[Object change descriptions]
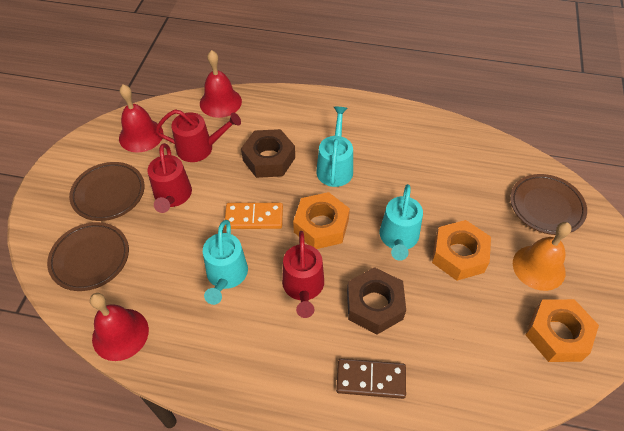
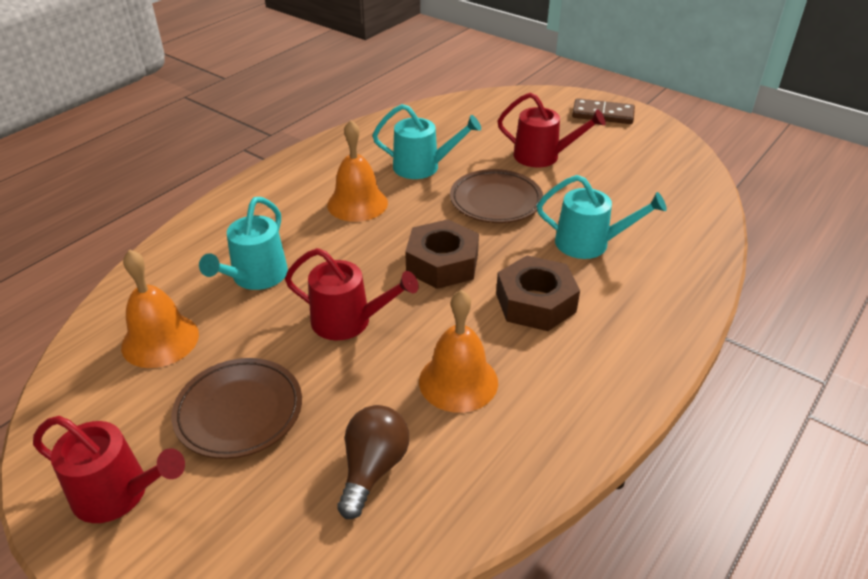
brown light bulb: 0 -> 1
brown plate: 3 -> 2
orange bell: 1 -> 3
orange domino: 1 -> 0
orange nut: 3 -> 0
red bell: 3 -> 0

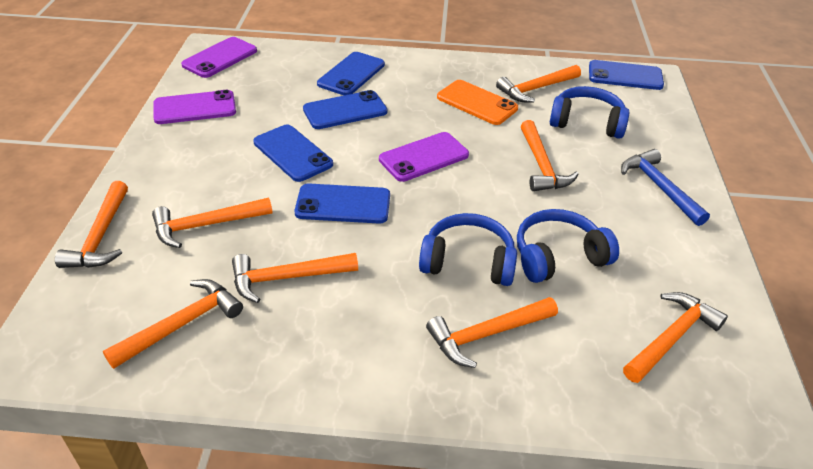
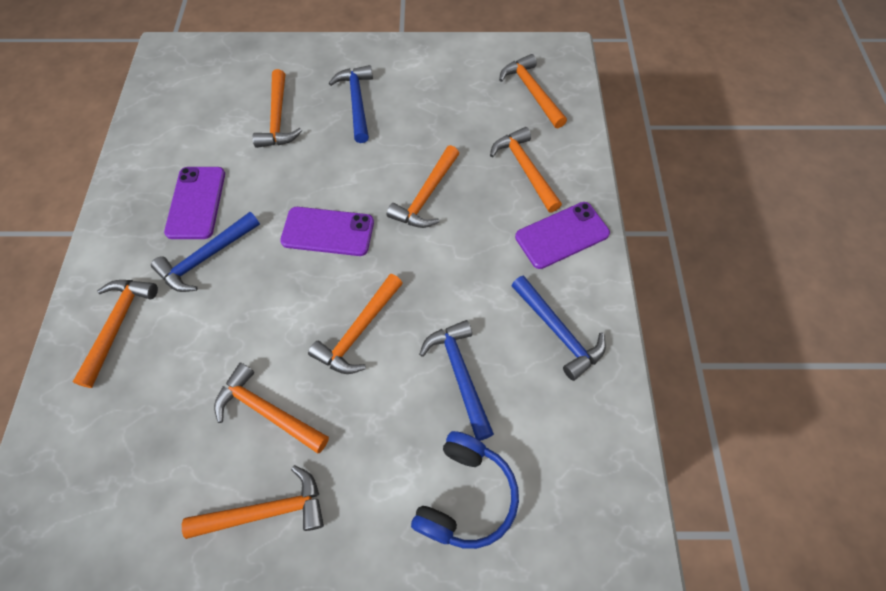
blue hammer: 1 -> 4
blue headphones: 3 -> 1
blue phone: 5 -> 0
orange phone: 1 -> 0

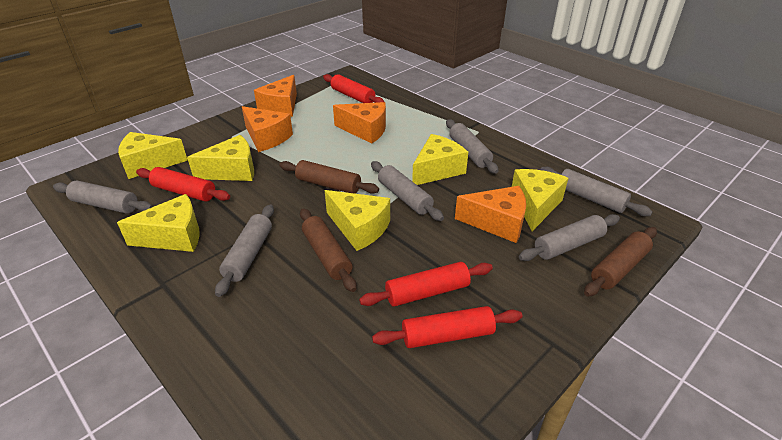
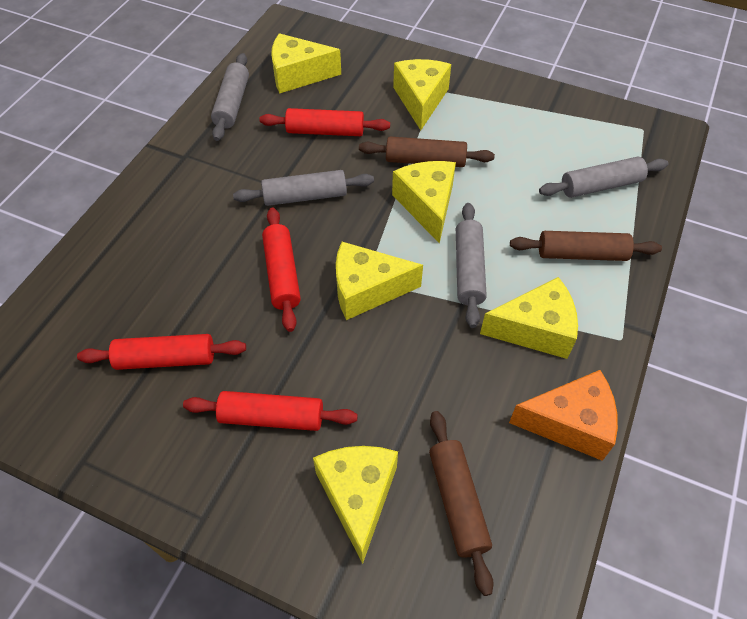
grey rolling pin: 6 -> 4
orange cheese: 4 -> 1

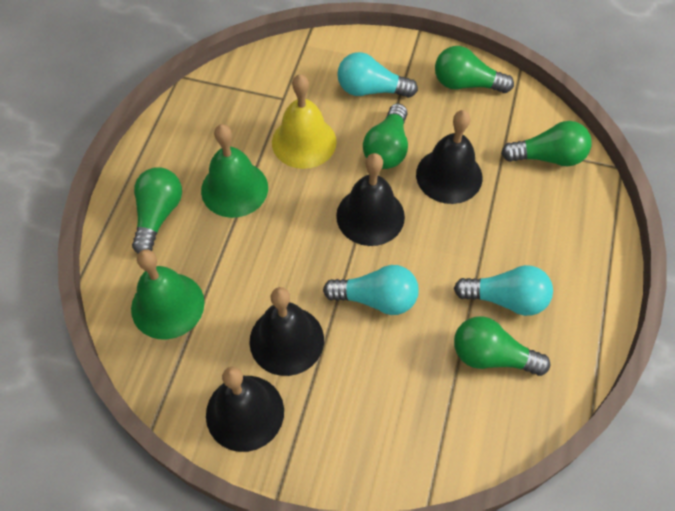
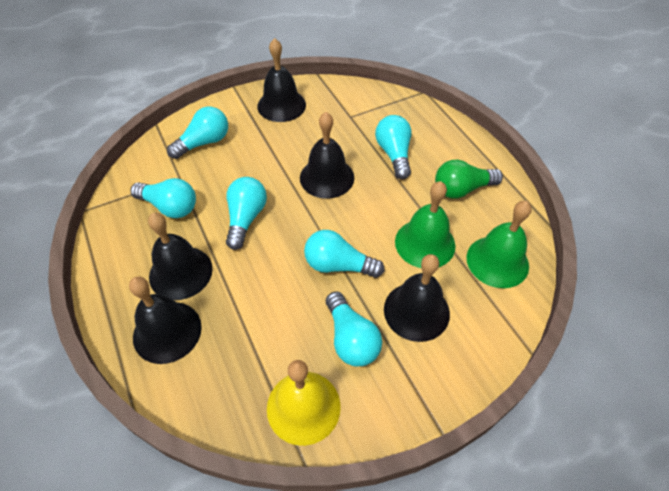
black bell: 4 -> 5
green light bulb: 5 -> 1
turquoise light bulb: 3 -> 6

▸ **WHAT YOU ARE ASKED TO DO**
The entries are to be reproduced exactly, excluding any pictures they contain.

▸ **TASK OUTPUT**
brown light bulb: 0 -> 1
brown plate: 3 -> 2
orange bell: 1 -> 3
orange domino: 1 -> 0
orange nut: 3 -> 0
red bell: 3 -> 0

blue hammer: 1 -> 4
blue headphones: 3 -> 1
blue phone: 5 -> 0
orange phone: 1 -> 0

grey rolling pin: 6 -> 4
orange cheese: 4 -> 1

black bell: 4 -> 5
green light bulb: 5 -> 1
turquoise light bulb: 3 -> 6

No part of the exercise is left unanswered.